WHAT YOU SHOULD DO: Your output should be the records below, word for word and picture-free.

####

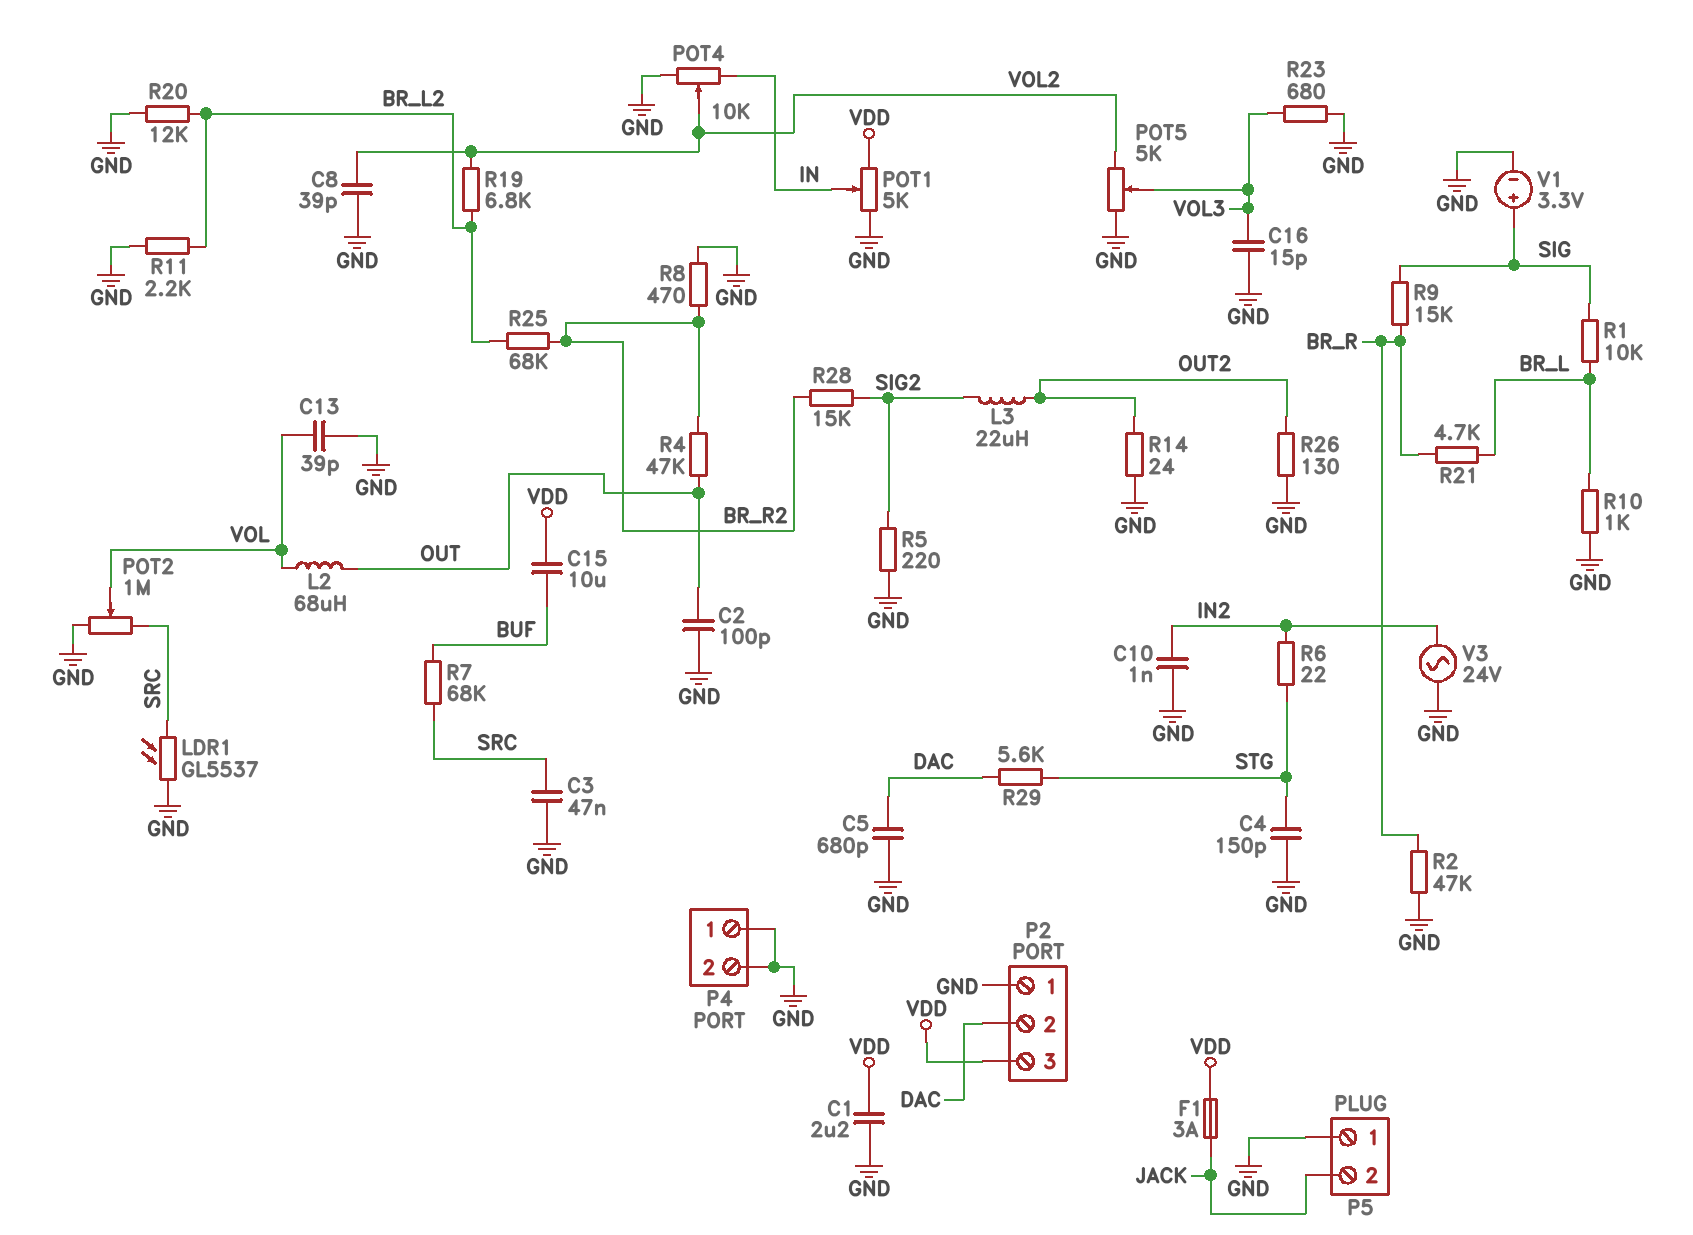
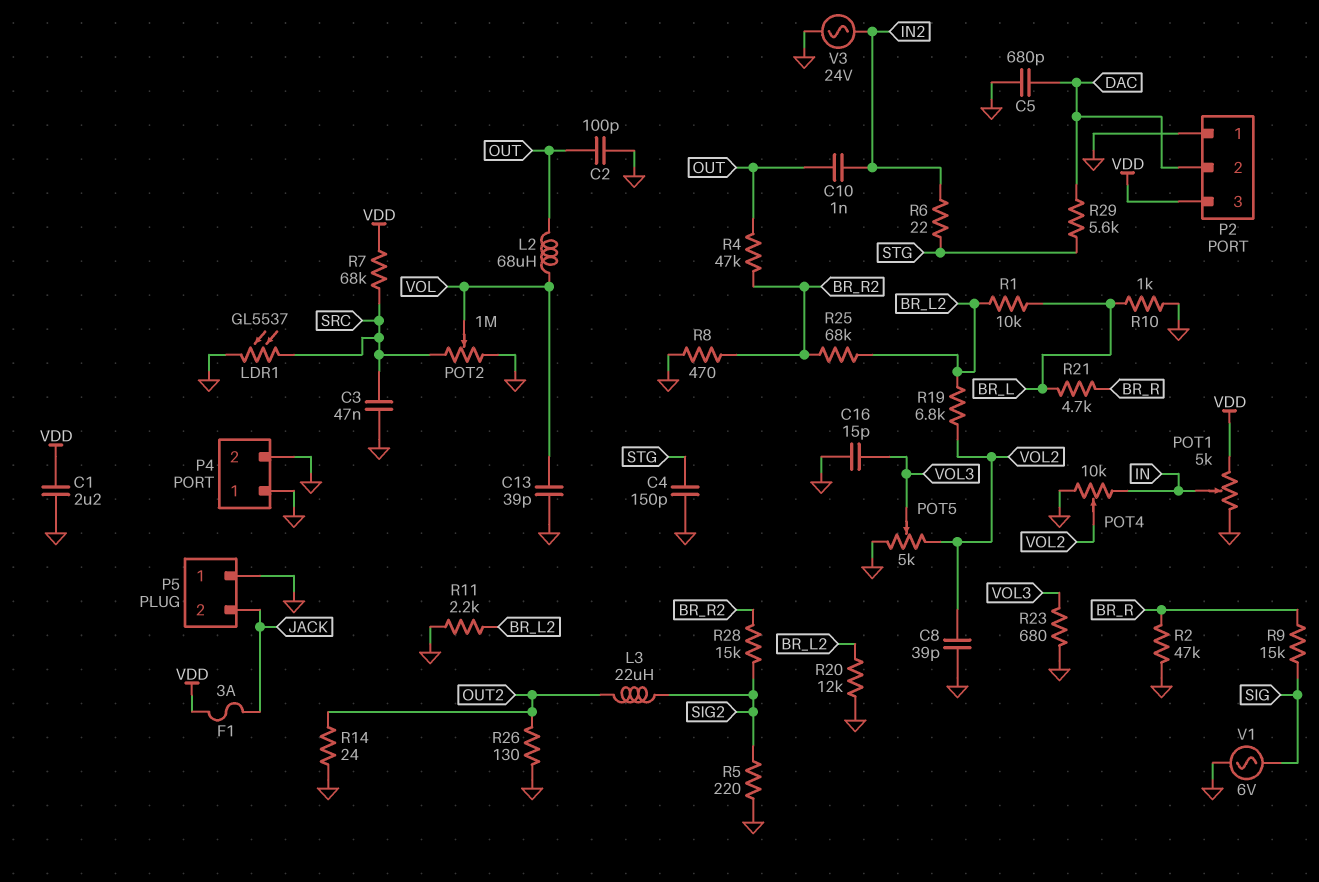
C10: 1nF (GND, IN2) -> 1nF (IN2, OUT)
C15: 10uF (BUF, VDD) -> none
R1: 10k (BR_L, SIG) -> 10k (BR_L, BR_L2)
R7: 68k (BUF, SRC) -> 68k (SRC, VDD)
V1: 3.3V (plus SIG, minus GND) -> AC 6V (GND, SIG)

####

RESULT FOR THIS TASK:
C10: 1nF (GND, IN2) -> 1nF (IN2, OUT)
C15: 10uF (BUF, VDD) -> none
R1: 10k (BR_L, SIG) -> 10k (BR_L, BR_L2)
R7: 68k (BUF, SRC) -> 68k (SRC, VDD)
V1: 3.3V (plus SIG, minus GND) -> AC 6V (GND, SIG)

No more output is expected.